#### Material shown ####

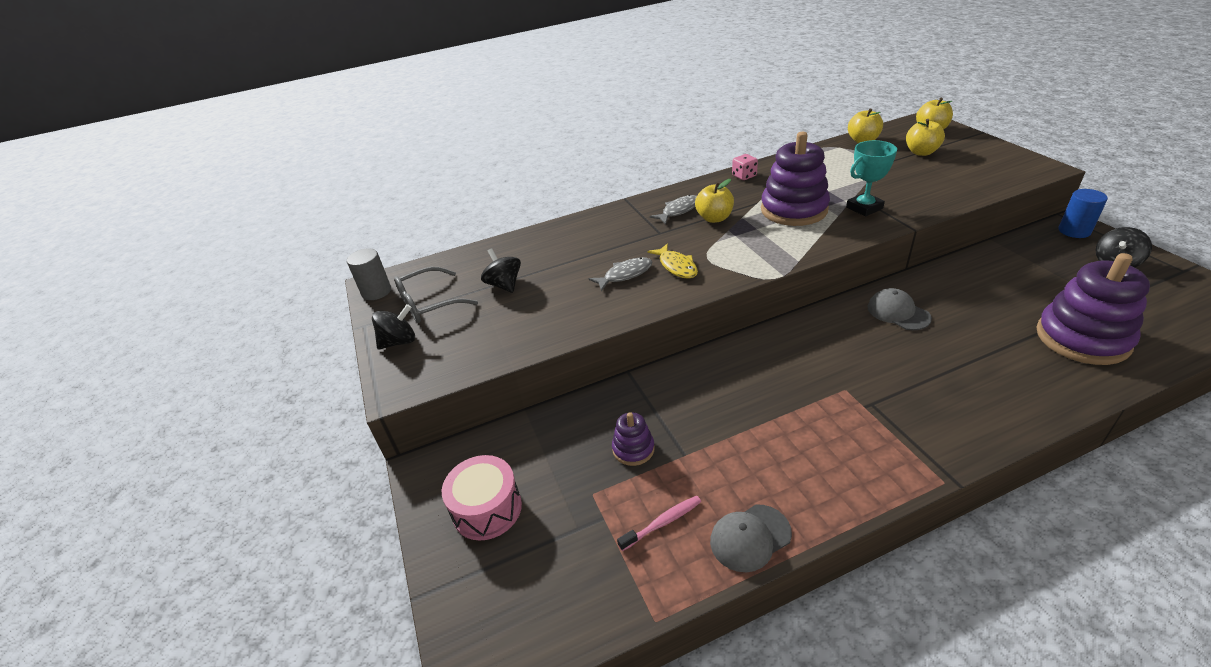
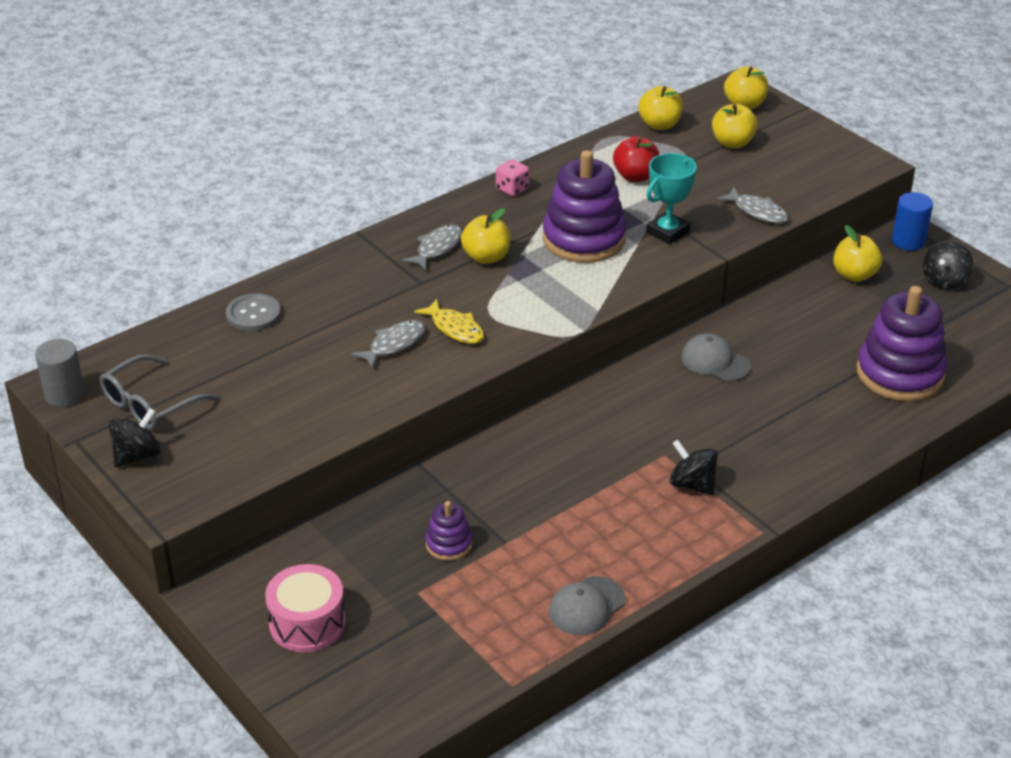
camera: 20 degrees left, 0 degrees up
(504, 285) = (241, 370): black spinning top -> black spinning top (692, 484)
(531, 247) = (253, 314): none -> grey button
(663, 522) = (498, 607): pink toothbrush -> none
(840, 171) = (635, 176): none -> red apple
(942, 197) = (757, 211): none -> grey fish
(1026, 253) = (854, 275): none -> yellow apple

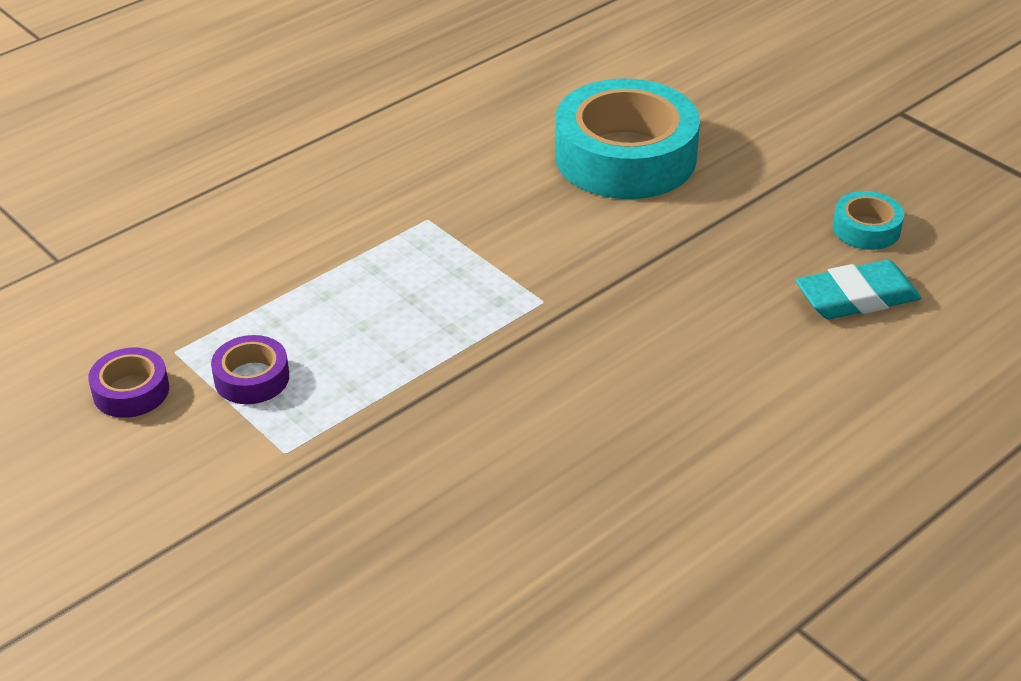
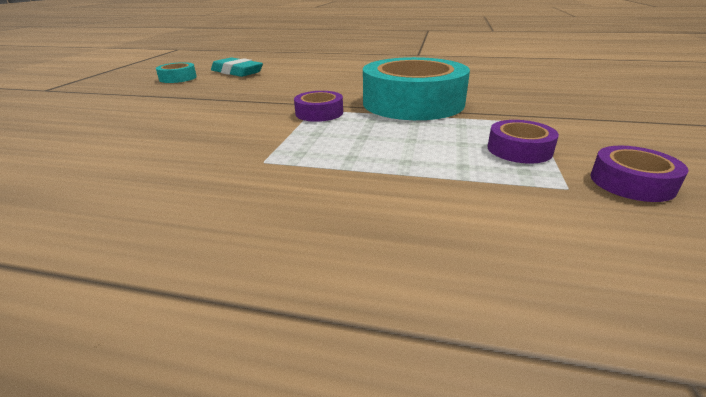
camera: 125 degrees left, 10 degrees down
(522, 299) = (319, 113): none -> purple tape
(625, 157) = (123, 128): turquoise tape -> turquoise tape (413, 102)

####

Exercise details:
Give back exactly the lines from the line with "(840, 171) = (635, 176): none -> red apple" through the end of the records, both included; keep all pictures out.

Reply:
(840, 171) = (635, 176): none -> red apple
(942, 197) = (757, 211): none -> grey fish
(1026, 253) = (854, 275): none -> yellow apple

camera: 125 degrees left, 10 degrees down
(522, 299) = (319, 113): none -> purple tape
(625, 157) = (123, 128): turquoise tape -> turquoise tape (413, 102)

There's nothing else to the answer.